**Exercise directions**
Line by line, set down the records exactly as they appear below.

**Supplied information**

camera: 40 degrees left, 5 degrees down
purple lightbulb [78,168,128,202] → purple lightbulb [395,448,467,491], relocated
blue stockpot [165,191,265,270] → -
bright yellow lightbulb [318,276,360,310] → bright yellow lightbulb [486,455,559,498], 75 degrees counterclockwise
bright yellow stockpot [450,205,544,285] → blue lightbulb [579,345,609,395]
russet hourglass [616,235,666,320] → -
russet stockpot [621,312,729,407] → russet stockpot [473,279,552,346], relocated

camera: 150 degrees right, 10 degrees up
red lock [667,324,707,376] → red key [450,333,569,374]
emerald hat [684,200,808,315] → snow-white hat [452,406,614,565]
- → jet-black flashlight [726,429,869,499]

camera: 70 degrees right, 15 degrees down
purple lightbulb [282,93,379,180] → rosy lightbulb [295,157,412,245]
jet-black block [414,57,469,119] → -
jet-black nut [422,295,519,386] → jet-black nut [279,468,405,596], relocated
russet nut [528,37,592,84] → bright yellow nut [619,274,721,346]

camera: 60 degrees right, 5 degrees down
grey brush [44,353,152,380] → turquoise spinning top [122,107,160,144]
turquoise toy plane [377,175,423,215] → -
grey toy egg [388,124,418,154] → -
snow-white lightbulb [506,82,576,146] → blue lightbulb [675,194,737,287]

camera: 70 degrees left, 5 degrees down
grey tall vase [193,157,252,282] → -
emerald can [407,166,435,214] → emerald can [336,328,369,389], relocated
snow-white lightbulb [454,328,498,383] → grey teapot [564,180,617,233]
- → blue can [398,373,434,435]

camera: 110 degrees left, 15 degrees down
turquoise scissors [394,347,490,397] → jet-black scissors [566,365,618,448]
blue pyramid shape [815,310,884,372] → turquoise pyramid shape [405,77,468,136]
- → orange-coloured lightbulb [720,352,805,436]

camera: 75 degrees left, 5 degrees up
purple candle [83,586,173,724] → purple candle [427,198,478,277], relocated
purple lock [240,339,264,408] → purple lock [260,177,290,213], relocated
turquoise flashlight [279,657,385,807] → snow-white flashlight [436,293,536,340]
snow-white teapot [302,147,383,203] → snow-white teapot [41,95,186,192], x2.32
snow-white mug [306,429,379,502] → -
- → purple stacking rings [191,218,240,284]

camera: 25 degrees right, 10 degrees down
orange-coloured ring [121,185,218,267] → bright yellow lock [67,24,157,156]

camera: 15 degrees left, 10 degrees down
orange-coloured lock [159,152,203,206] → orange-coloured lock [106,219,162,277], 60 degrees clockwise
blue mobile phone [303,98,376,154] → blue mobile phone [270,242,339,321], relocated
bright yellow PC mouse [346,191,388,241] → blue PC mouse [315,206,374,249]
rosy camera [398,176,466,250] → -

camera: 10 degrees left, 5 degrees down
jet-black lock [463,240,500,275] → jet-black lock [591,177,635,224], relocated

**Answer to the problem**
camera: 40 degrees left, 5 degrees down
purple lightbulb [78,168,128,202] → purple lightbulb [395,448,467,491], relocated
blue stockpot [165,191,265,270] → -
bright yellow lightbulb [318,276,360,310] → bright yellow lightbulb [486,455,559,498], 75 degrees counterclockwise
bright yellow stockpot [450,205,544,285] → blue lightbulb [579,345,609,395]
russet hourglass [616,235,666,320] → -
russet stockpot [621,312,729,407] → russet stockpot [473,279,552,346], relocated

camera: 150 degrees right, 10 degrees up
red lock [667,324,707,376] → red key [450,333,569,374]
emerald hat [684,200,808,315] → snow-white hat [452,406,614,565]
- → jet-black flashlight [726,429,869,499]

camera: 70 degrees right, 15 degrees down
purple lightbulb [282,93,379,180] → rosy lightbulb [295,157,412,245]
jet-black block [414,57,469,119] → -
jet-black nut [422,295,519,386] → jet-black nut [279,468,405,596], relocated
russet nut [528,37,592,84] → bright yellow nut [619,274,721,346]

camera: 60 degrees right, 5 degrees down
grey brush [44,353,152,380] → turquoise spinning top [122,107,160,144]
turquoise toy plane [377,175,423,215] → -
grey toy egg [388,124,418,154] → -
snow-white lightbulb [506,82,576,146] → blue lightbulb [675,194,737,287]

camera: 70 degrees left, 5 degrees down
grey tall vase [193,157,252,282] → -
emerald can [407,166,435,214] → emerald can [336,328,369,389], relocated
snow-white lightbulb [454,328,498,383] → grey teapot [564,180,617,233]
- → blue can [398,373,434,435]

camera: 110 degrees left, 15 degrees down
turquoise scissors [394,347,490,397] → jet-black scissors [566,365,618,448]
blue pyramid shape [815,310,884,372] → turquoise pyramid shape [405,77,468,136]
- → orange-coloured lightbulb [720,352,805,436]

camera: 75 degrees left, 5 degrees up
purple candle [83,586,173,724] → purple candle [427,198,478,277], relocated
purple lock [240,339,264,408] → purple lock [260,177,290,213], relocated
turquoise flashlight [279,657,385,807] → snow-white flashlight [436,293,536,340]
snow-white teapot [302,147,383,203] → snow-white teapot [41,95,186,192], x2.32
snow-white mug [306,429,379,502] → -
- → purple stacking rings [191,218,240,284]

camera: 25 degrees right, 10 degrees down
orange-coloured ring [121,185,218,267] → bright yellow lock [67,24,157,156]

camera: 15 degrees left, 10 degrees down
orange-coloured lock [159,152,203,206] → orange-coloured lock [106,219,162,277], 60 degrees clockwise
blue mobile phone [303,98,376,154] → blue mobile phone [270,242,339,321], relocated
bright yellow PC mouse [346,191,388,241] → blue PC mouse [315,206,374,249]
rosy camera [398,176,466,250] → -

camera: 10 degrees left, 5 degrees down
jet-black lock [463,240,500,275] → jet-black lock [591,177,635,224], relocated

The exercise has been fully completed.